[Geometric shape edit sequences]
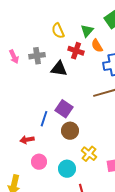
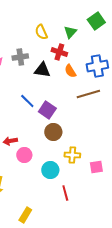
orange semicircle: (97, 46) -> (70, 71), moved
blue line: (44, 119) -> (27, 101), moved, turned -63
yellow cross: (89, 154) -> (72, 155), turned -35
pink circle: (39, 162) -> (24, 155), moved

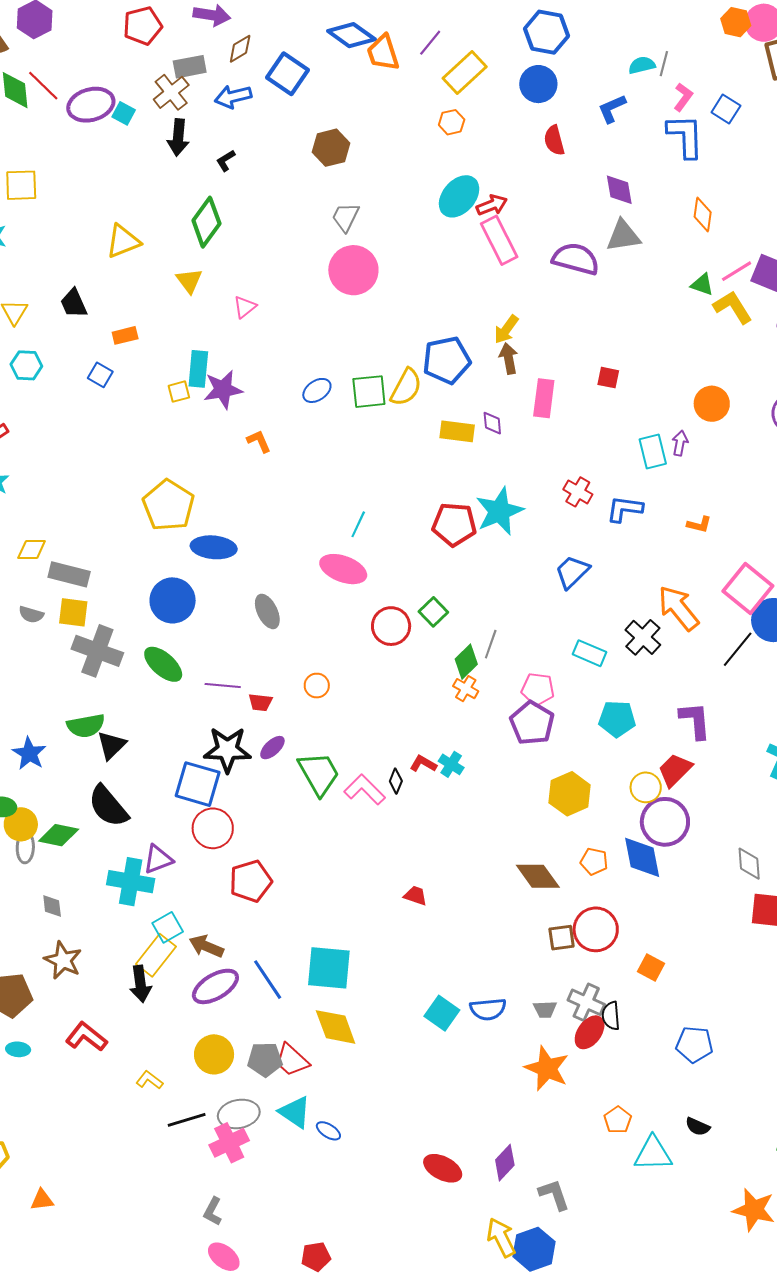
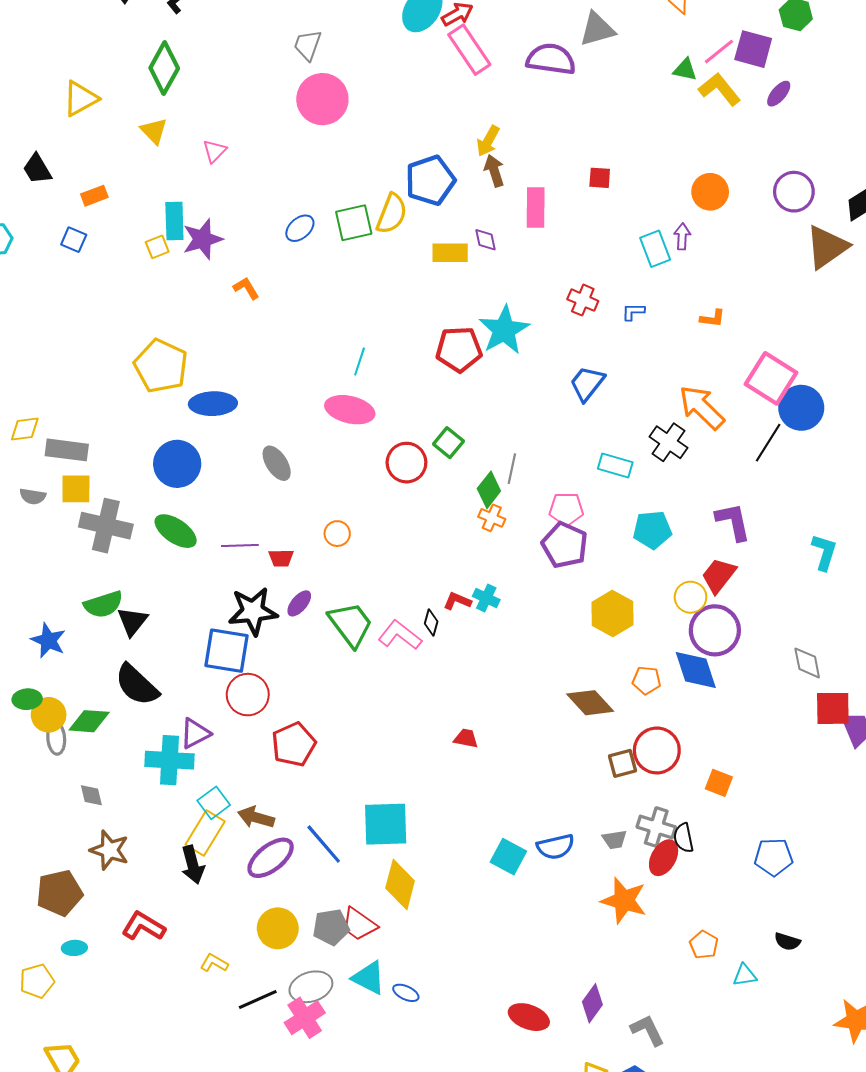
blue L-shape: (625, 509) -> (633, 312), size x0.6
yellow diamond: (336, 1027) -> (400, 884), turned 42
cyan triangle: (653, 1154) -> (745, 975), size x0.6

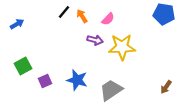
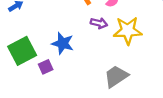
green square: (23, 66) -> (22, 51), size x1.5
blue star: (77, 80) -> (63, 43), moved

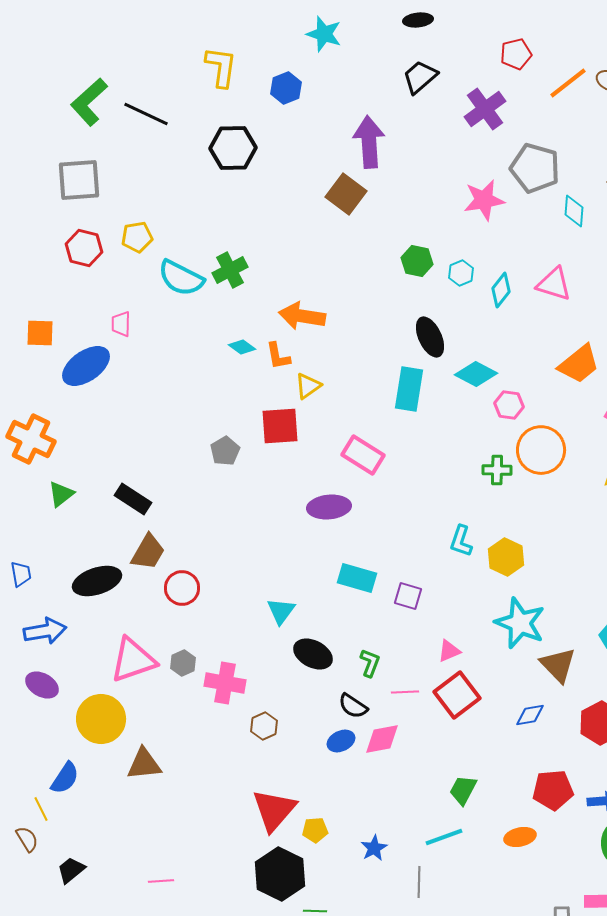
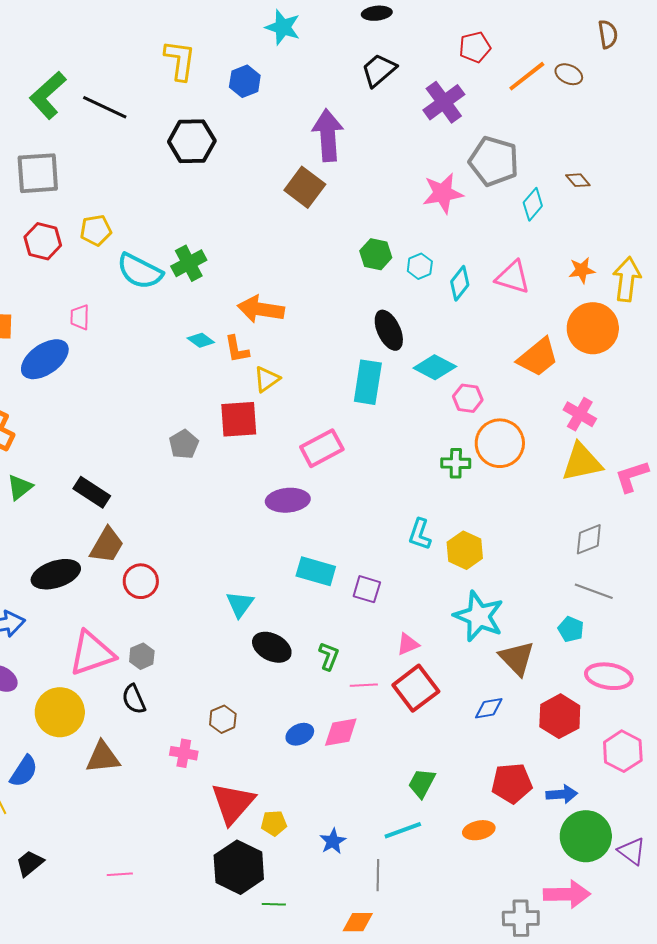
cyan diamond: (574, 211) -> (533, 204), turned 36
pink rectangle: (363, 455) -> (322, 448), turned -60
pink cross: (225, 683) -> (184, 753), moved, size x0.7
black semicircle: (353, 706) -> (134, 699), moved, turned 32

▶ [TASK]
Exact text is required for the lines from the one with "cyan triangle: (653, 1154)" through the last line of the entries, both included. Omit pictures.

▶ [WRITTEN RESPONSE]
cyan triangle: (653, 1154) -> (745, 975), size x0.6

green square: (23, 66) -> (22, 51), size x1.5
blue star: (77, 80) -> (63, 43), moved

cyan diamond: (574, 211) -> (533, 204), turned 36
pink rectangle: (363, 455) -> (322, 448), turned -60
pink cross: (225, 683) -> (184, 753), moved, size x0.7
black semicircle: (353, 706) -> (134, 699), moved, turned 32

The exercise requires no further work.